--- Problem to work on ---
Exclude the pictures and reproduce the remaining data exactly as written.

Shape position updates:
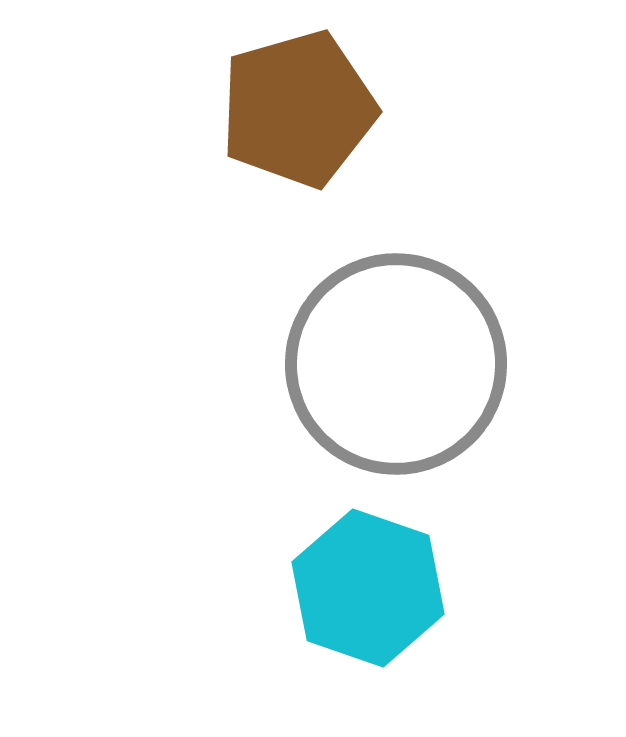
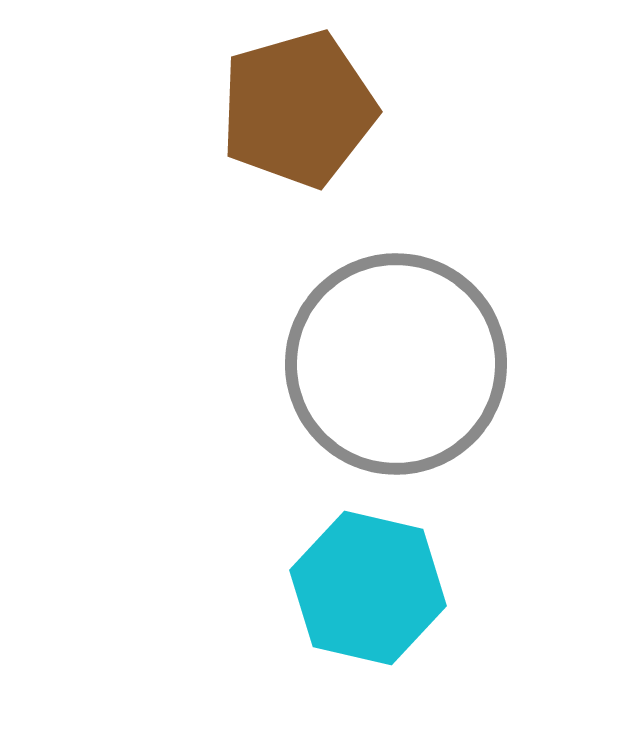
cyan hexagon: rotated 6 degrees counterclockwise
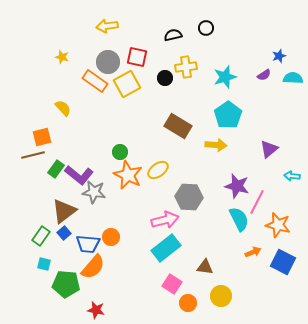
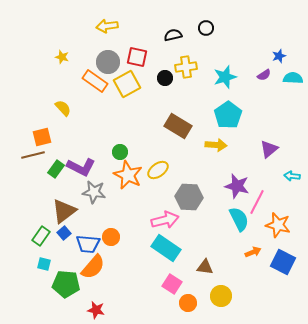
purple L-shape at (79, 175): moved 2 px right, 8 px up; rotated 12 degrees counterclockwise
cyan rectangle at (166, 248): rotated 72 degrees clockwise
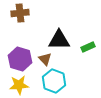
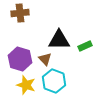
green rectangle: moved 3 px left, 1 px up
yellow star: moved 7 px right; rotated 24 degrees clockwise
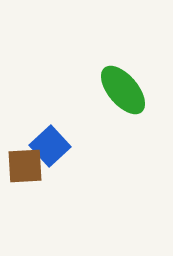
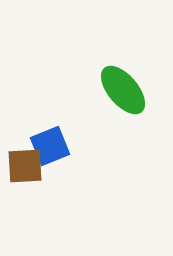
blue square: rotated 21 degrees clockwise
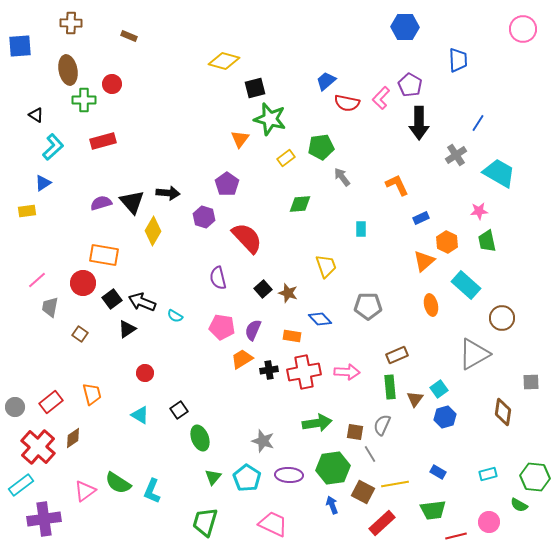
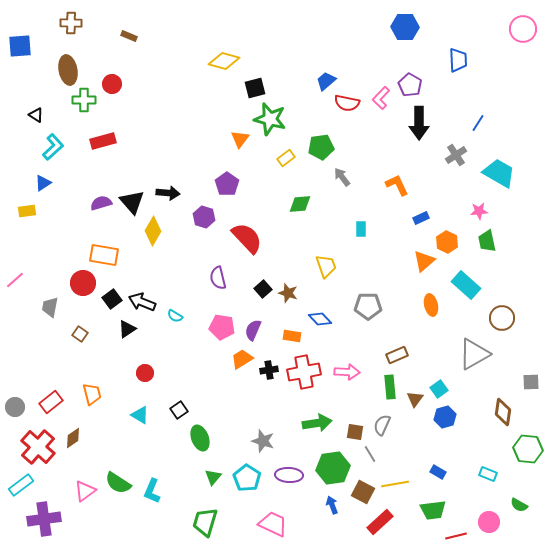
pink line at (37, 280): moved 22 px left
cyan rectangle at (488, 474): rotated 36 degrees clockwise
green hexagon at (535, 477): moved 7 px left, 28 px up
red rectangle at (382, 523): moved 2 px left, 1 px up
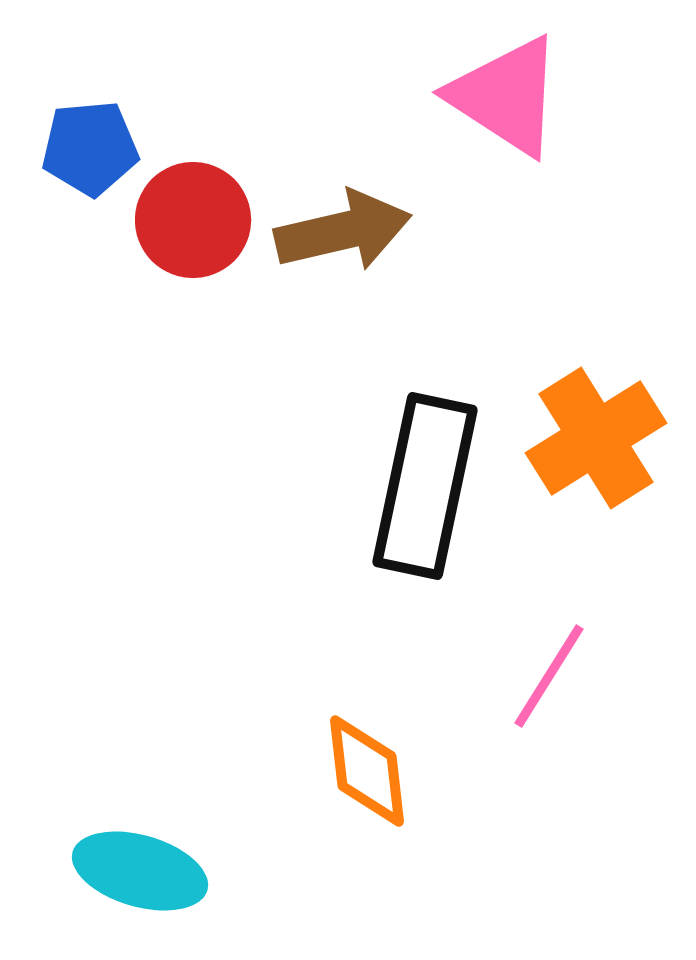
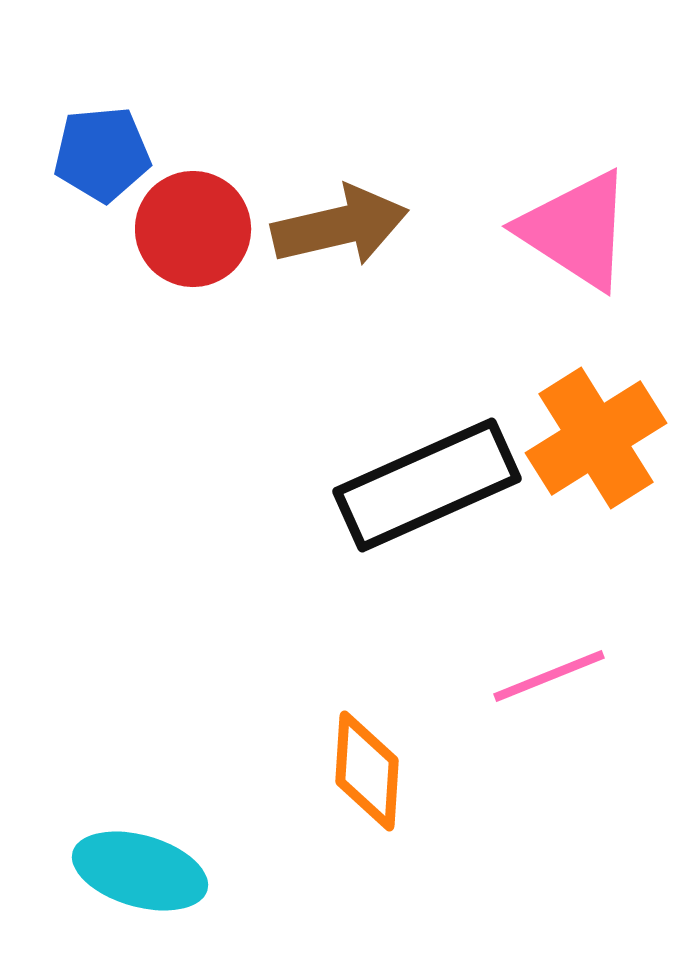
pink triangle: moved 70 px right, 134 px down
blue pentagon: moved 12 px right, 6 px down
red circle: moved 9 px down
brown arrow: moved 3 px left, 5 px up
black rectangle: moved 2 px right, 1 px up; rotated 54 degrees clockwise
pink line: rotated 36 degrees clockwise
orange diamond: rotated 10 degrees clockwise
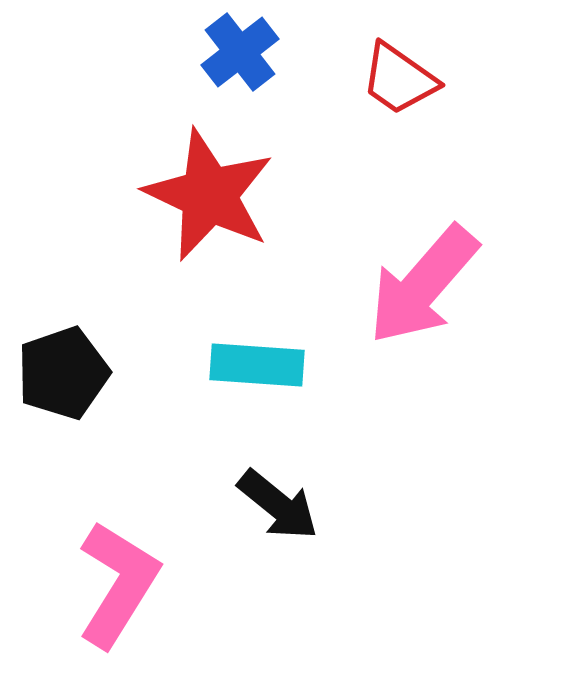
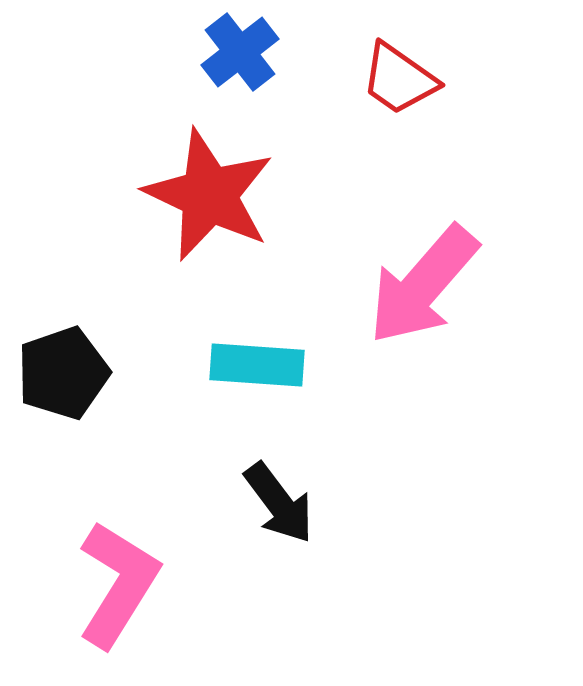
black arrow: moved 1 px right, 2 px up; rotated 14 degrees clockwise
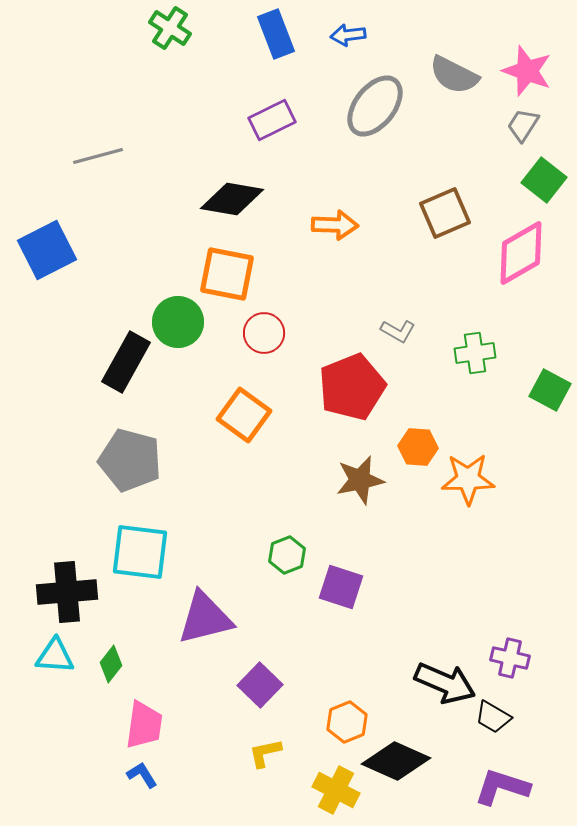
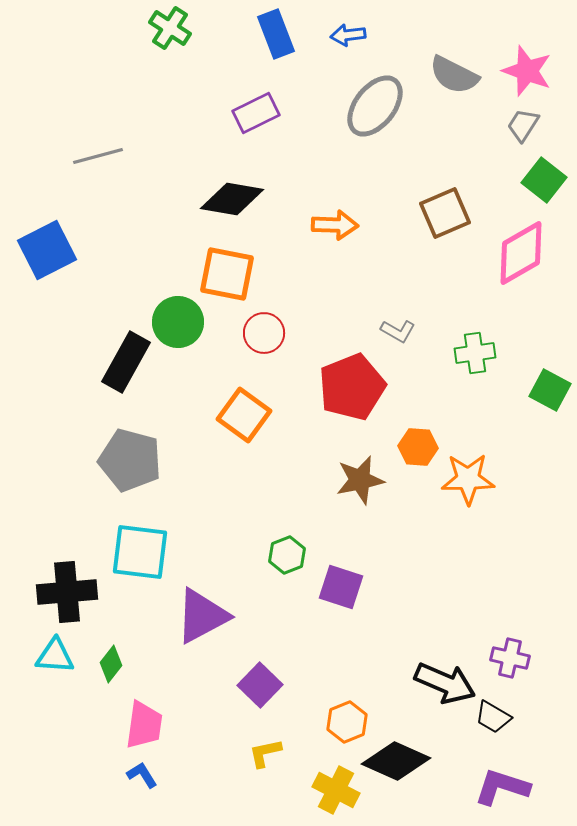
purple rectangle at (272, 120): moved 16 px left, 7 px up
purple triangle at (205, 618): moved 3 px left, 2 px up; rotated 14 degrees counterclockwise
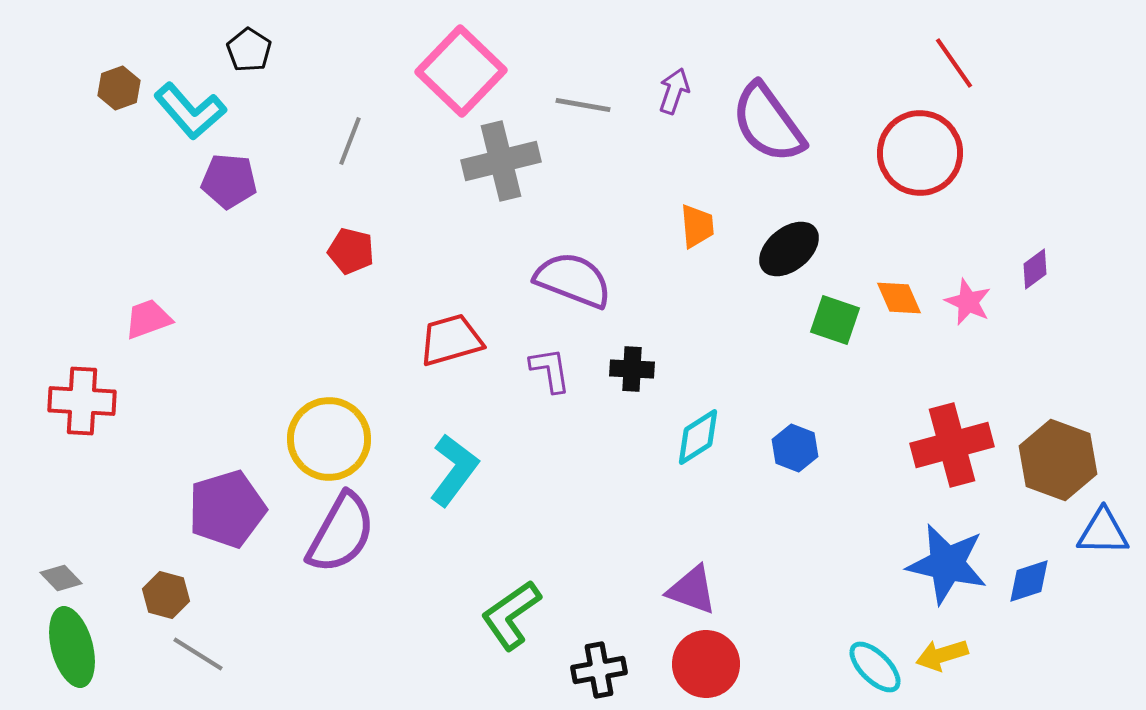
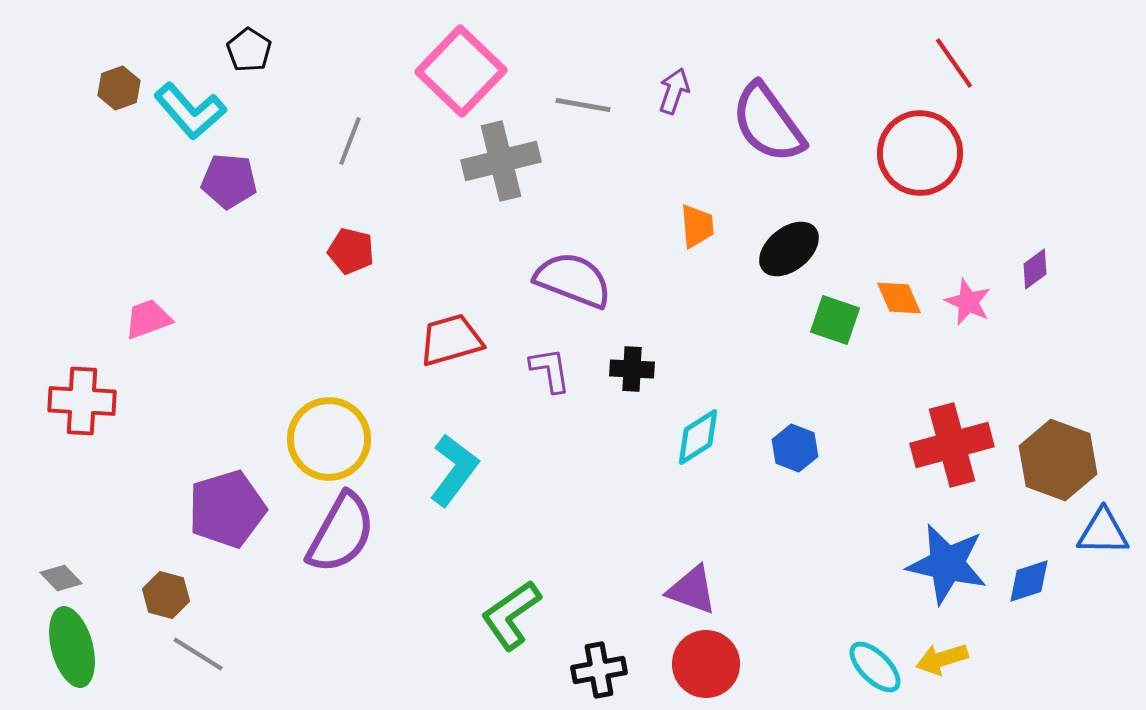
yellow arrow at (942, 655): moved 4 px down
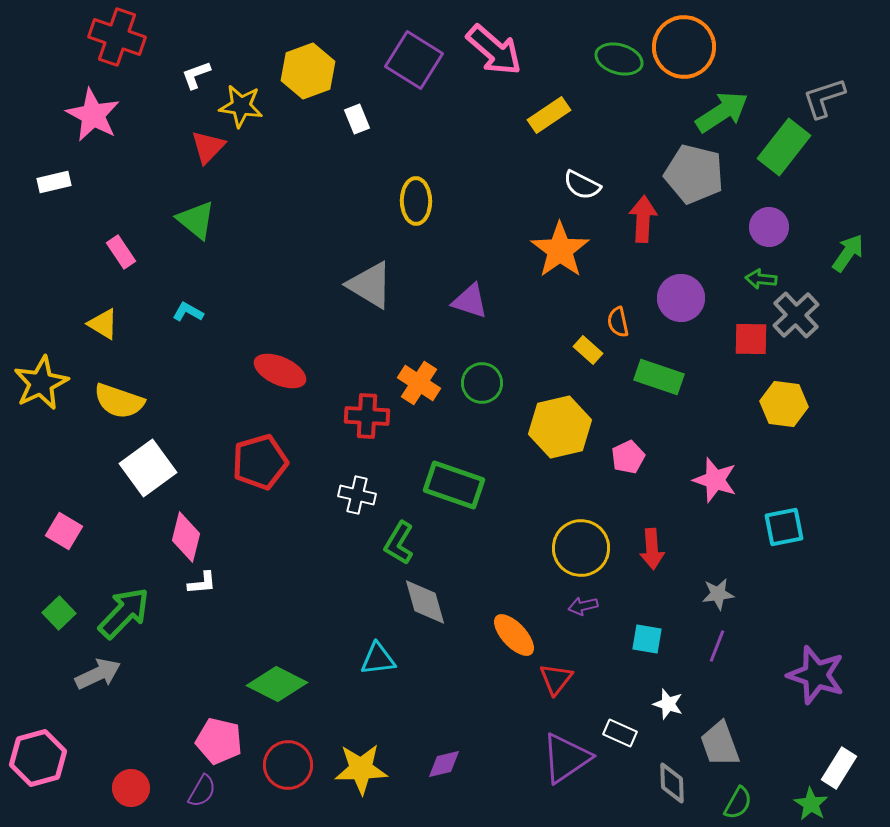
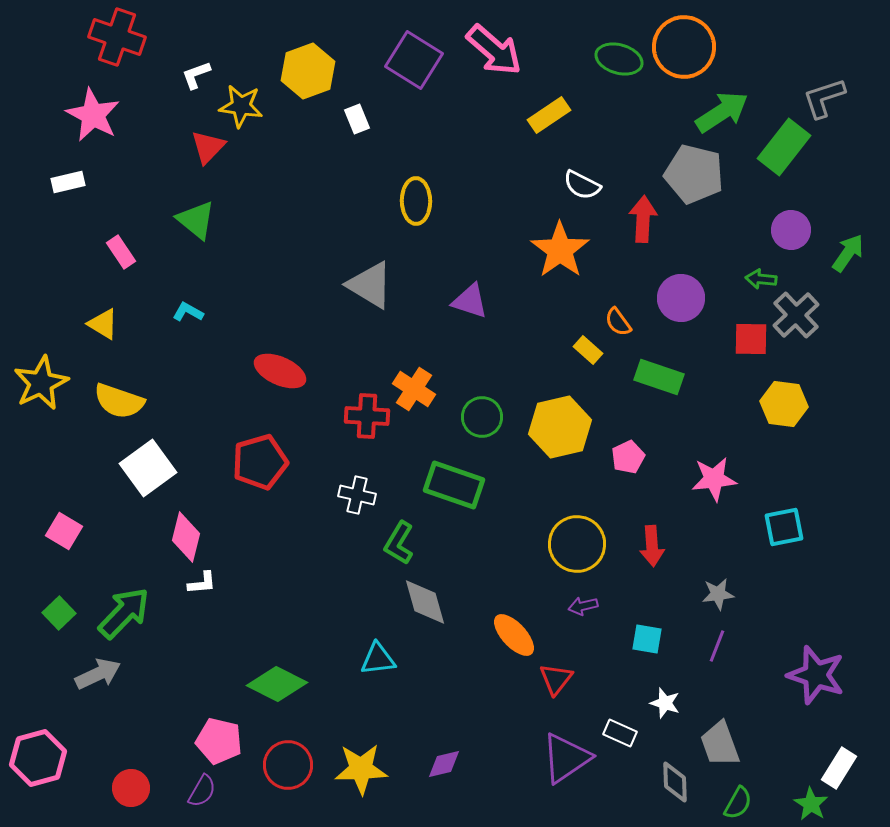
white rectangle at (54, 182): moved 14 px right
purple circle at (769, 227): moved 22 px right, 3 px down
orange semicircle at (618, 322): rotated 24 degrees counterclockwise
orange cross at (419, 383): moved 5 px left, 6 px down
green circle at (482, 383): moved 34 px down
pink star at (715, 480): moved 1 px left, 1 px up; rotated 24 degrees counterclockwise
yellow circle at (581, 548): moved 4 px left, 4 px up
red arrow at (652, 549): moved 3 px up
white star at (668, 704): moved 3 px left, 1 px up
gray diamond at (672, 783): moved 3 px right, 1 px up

--- Response box ---
cyan hexagon: rotated 6 degrees counterclockwise
purple L-shape at (79, 175): moved 2 px right, 8 px up; rotated 12 degrees counterclockwise
cyan rectangle at (166, 248): rotated 72 degrees clockwise
green rectangle: moved 3 px left, 1 px up
yellow star: moved 7 px right; rotated 24 degrees clockwise
blue square: rotated 21 degrees clockwise
pink line at (37, 280): moved 22 px left
cyan rectangle at (488, 474): rotated 36 degrees clockwise
green hexagon at (535, 477): moved 7 px left, 28 px up
red rectangle at (382, 523): moved 2 px left, 1 px up
pink triangle: moved 70 px right, 134 px down
blue pentagon: moved 12 px right, 6 px down
red circle: moved 9 px down
brown arrow: moved 3 px left, 5 px up
black rectangle: moved 2 px right, 1 px up; rotated 54 degrees clockwise
pink line: rotated 36 degrees clockwise
orange diamond: rotated 10 degrees clockwise
black arrow: moved 1 px right, 2 px up; rotated 14 degrees clockwise
purple rectangle at (272, 120): moved 16 px left, 7 px up
purple triangle at (205, 618): moved 3 px left, 2 px up; rotated 14 degrees counterclockwise
yellow arrow at (942, 655): moved 4 px down
white rectangle at (54, 182): moved 14 px right
purple circle at (769, 227): moved 22 px right, 3 px down
orange semicircle at (618, 322): rotated 24 degrees counterclockwise
orange cross at (419, 383): moved 5 px left, 6 px down
green circle at (482, 383): moved 34 px down
pink star at (715, 480): moved 1 px left, 1 px up; rotated 24 degrees counterclockwise
yellow circle at (581, 548): moved 4 px left, 4 px up
red arrow at (652, 549): moved 3 px up
white star at (668, 704): moved 3 px left, 1 px up
gray diamond at (672, 783): moved 3 px right, 1 px up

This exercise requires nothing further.